=== Begin Enclosure ===
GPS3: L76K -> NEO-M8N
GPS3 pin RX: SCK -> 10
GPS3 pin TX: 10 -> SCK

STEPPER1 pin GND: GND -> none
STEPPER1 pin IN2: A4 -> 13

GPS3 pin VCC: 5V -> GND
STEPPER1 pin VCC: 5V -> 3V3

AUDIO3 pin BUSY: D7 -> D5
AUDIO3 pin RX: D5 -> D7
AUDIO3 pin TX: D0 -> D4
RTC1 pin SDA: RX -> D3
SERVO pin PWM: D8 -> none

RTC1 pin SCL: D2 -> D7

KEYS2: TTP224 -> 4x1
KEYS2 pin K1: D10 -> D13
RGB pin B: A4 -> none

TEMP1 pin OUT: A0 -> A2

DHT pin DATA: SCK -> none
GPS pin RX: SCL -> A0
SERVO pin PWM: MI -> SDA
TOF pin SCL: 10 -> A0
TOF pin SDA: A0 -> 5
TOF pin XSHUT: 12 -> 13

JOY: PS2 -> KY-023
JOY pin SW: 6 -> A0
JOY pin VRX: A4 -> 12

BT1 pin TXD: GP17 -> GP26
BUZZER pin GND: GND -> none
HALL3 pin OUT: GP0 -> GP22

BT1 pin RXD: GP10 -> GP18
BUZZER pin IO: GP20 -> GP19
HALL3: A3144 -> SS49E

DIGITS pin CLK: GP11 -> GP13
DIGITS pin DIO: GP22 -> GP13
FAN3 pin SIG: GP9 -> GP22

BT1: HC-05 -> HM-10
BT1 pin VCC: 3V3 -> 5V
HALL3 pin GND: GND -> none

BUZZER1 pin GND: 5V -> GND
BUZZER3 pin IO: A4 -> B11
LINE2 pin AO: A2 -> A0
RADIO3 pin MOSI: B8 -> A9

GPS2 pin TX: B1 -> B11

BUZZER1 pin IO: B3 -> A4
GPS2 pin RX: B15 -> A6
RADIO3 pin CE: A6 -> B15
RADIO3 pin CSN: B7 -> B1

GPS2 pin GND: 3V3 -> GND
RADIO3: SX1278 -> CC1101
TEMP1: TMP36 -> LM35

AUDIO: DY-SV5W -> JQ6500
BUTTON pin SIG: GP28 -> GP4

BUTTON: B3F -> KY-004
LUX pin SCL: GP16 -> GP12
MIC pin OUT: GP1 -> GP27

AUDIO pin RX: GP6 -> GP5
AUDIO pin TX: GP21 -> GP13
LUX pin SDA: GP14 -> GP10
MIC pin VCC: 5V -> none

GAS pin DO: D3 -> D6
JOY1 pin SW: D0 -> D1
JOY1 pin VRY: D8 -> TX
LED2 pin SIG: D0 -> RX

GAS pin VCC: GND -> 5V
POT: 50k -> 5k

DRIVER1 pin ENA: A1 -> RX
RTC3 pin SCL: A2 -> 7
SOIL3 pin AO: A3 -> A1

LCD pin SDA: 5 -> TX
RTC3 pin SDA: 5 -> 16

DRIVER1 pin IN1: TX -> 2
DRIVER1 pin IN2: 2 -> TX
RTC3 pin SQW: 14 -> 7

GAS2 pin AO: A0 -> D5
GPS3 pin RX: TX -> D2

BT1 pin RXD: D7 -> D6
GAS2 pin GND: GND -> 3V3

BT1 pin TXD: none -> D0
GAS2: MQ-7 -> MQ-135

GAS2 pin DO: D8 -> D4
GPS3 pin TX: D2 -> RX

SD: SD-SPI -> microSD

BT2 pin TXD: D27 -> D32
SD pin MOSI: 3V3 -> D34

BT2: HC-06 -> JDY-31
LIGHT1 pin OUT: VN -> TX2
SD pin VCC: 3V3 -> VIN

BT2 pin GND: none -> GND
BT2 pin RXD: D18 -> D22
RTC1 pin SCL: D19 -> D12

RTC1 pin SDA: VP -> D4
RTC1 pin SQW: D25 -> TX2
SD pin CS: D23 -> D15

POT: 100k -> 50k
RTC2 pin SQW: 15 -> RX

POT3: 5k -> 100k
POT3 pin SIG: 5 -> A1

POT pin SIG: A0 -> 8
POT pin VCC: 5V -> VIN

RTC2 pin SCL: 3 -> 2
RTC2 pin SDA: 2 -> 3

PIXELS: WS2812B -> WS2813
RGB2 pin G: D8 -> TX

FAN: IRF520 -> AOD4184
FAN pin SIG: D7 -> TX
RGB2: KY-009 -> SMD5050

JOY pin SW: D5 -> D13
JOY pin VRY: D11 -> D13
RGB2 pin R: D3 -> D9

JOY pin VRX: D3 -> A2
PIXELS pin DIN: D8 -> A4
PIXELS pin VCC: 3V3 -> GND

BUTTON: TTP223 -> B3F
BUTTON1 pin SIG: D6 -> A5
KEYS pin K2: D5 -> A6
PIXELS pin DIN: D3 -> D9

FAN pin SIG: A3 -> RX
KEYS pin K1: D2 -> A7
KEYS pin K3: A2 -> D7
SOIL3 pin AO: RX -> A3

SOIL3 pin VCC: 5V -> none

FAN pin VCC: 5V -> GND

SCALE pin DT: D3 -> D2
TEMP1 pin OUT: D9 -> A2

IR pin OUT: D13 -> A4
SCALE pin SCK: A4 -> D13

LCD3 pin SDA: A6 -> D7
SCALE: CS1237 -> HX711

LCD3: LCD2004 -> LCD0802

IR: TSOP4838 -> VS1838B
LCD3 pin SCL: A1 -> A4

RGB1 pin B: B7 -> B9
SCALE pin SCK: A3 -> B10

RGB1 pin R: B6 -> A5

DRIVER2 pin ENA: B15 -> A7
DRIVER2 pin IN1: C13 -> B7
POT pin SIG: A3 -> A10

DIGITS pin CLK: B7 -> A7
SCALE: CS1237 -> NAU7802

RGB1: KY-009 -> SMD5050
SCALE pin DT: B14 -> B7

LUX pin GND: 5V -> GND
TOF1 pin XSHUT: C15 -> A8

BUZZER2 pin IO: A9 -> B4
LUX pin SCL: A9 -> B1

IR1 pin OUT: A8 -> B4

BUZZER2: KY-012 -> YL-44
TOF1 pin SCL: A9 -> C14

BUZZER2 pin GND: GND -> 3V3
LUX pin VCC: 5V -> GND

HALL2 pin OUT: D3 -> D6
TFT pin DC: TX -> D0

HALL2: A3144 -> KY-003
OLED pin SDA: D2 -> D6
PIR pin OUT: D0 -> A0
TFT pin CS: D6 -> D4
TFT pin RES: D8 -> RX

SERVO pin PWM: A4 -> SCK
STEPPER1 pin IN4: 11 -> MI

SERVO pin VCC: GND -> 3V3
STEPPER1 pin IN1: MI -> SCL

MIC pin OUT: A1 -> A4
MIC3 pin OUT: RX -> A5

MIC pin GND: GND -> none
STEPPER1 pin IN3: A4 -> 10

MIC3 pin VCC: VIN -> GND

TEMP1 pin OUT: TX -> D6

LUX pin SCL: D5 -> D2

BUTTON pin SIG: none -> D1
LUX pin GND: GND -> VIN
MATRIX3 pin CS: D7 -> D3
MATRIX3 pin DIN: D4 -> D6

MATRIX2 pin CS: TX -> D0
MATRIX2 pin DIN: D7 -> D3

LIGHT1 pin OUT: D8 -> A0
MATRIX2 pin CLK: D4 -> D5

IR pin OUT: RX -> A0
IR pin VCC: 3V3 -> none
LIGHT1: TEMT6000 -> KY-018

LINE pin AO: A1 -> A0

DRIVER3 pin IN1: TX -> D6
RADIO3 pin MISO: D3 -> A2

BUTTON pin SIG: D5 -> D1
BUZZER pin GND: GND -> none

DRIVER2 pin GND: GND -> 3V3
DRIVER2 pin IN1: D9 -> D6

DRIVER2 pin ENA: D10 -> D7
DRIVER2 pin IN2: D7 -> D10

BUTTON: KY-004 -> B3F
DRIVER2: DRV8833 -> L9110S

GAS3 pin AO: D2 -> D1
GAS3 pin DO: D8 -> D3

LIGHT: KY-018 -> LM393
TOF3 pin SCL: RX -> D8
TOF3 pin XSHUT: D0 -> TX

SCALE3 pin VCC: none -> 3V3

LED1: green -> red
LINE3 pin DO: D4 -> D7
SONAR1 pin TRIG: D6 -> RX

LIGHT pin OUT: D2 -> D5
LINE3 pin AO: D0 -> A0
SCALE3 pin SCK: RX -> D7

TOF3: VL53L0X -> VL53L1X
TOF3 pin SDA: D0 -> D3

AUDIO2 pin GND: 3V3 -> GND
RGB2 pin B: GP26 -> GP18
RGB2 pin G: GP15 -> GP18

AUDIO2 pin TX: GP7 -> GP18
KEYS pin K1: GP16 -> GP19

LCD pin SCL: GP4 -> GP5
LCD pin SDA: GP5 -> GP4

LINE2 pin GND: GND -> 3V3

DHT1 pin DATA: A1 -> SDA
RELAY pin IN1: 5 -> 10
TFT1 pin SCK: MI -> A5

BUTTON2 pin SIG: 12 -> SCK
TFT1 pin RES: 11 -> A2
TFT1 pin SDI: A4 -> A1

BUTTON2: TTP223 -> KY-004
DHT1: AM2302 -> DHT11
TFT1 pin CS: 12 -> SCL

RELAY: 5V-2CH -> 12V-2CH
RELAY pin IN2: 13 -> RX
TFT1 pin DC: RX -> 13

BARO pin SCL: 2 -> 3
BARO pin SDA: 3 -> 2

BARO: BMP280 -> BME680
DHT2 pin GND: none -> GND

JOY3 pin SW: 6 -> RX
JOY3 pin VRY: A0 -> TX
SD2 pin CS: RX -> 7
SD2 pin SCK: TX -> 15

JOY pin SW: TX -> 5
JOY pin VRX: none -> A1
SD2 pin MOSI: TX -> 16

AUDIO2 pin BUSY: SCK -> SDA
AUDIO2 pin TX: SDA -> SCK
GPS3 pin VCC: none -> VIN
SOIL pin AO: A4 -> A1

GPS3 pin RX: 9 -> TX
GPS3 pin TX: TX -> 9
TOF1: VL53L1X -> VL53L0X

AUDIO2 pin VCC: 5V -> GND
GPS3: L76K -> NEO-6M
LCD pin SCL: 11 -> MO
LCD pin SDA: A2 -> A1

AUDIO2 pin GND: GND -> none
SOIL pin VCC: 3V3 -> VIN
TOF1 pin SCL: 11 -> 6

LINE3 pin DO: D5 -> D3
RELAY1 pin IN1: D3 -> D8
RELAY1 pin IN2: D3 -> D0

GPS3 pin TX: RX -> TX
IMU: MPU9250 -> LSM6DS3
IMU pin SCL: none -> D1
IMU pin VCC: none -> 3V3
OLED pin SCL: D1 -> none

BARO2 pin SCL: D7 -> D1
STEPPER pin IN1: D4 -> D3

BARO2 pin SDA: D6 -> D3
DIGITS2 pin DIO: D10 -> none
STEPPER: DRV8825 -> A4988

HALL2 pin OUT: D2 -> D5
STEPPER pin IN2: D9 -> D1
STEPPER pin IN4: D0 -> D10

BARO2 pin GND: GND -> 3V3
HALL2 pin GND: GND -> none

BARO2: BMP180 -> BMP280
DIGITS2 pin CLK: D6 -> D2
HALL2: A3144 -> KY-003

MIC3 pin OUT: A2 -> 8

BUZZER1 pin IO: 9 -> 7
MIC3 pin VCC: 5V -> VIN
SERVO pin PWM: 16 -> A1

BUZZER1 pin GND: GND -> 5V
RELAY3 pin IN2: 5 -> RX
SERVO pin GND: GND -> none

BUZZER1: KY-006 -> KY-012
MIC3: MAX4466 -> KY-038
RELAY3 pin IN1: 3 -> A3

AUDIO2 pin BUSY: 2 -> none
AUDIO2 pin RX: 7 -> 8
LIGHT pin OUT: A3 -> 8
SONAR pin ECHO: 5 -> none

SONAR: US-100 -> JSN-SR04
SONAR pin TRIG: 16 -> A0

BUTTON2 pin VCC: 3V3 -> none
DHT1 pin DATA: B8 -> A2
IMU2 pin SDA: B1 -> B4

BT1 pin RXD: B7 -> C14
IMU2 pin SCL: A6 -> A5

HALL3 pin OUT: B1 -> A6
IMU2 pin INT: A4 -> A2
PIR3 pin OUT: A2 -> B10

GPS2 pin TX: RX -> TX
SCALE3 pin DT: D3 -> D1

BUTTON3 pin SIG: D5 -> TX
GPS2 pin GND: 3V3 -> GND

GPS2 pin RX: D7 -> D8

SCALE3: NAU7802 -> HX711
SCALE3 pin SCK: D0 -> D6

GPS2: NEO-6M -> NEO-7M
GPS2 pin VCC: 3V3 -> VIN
=== End Enclosure ===
◆ **TO DO**
Would you retype the lines above from the one with "RADIO3 pin CE: A6 -> B15" down to the one with "DRIVER1 pin IN1: TX -> 2", word for word, both ends included and no other lines?

◆ **ANSWER TO THIS TASK**
RADIO3 pin CE: A6 -> B15
RADIO3 pin CSN: B7 -> B1

GPS2 pin GND: 3V3 -> GND
RADIO3: SX1278 -> CC1101
TEMP1: TMP36 -> LM35

AUDIO: DY-SV5W -> JQ6500
BUTTON pin SIG: GP28 -> GP4

BUTTON: B3F -> KY-004
LUX pin SCL: GP16 -> GP12
MIC pin OUT: GP1 -> GP27

AUDIO pin RX: GP6 -> GP5
AUDIO pin TX: GP21 -> GP13
LUX pin SDA: GP14 -> GP10
MIC pin VCC: 5V -> none

GAS pin DO: D3 -> D6
JOY1 pin SW: D0 -> D1
JOY1 pin VRY: D8 -> TX
LED2 pin SIG: D0 -> RX

GAS pin VCC: GND -> 5V
POT: 50k -> 5k

DRIVER1 pin ENA: A1 -> RX
RTC3 pin SCL: A2 -> 7
SOIL3 pin AO: A3 -> A1

LCD pin SDA: 5 -> TX
RTC3 pin SDA: 5 -> 16

DRIVER1 pin IN1: TX -> 2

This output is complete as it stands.